DATA SHOWN
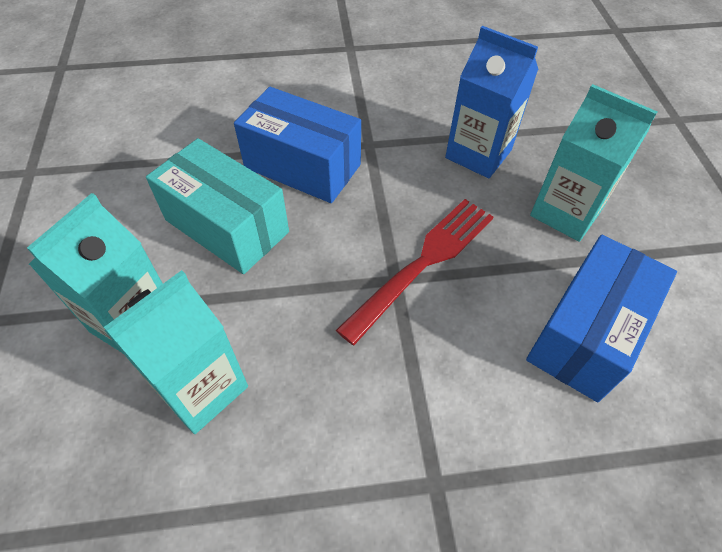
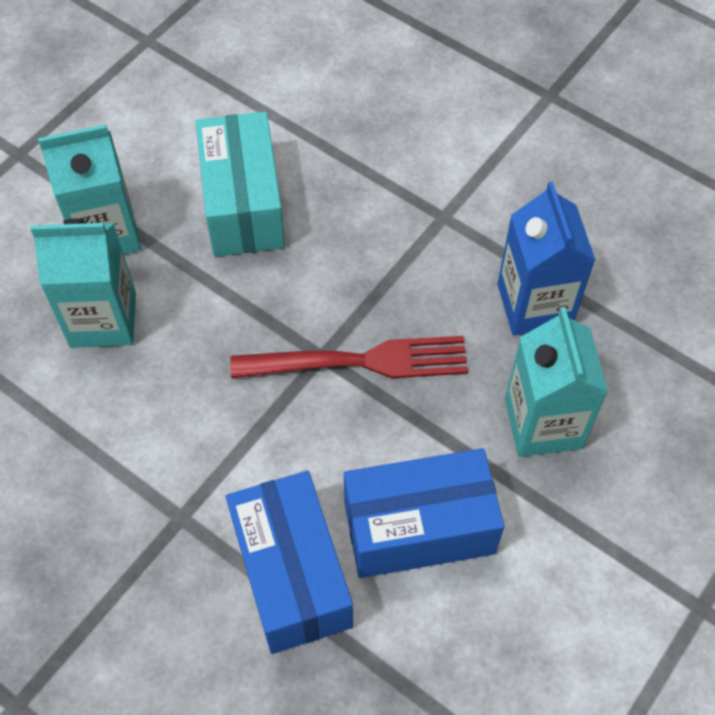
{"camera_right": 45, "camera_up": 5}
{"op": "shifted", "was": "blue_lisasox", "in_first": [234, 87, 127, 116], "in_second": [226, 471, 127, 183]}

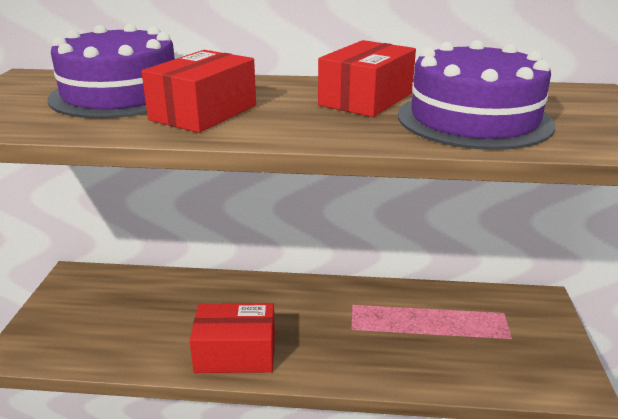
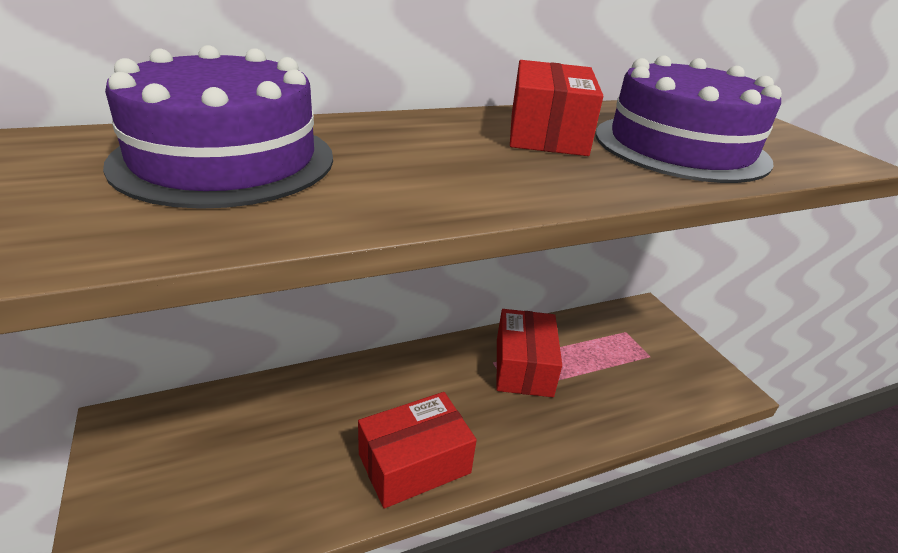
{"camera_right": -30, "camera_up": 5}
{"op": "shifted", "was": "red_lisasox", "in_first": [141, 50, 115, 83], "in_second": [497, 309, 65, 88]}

WORK INSTRUCTIONS
Retrieve every line above holding the word "shifted".

TASK SOLUTION
{"op": "shifted", "was": "blue_lisasox", "in_first": [234, 87, 127, 116], "in_second": [226, 471, 127, 183]}
{"op": "shifted", "was": "red_lisasox", "in_first": [141, 50, 115, 83], "in_second": [497, 309, 65, 88]}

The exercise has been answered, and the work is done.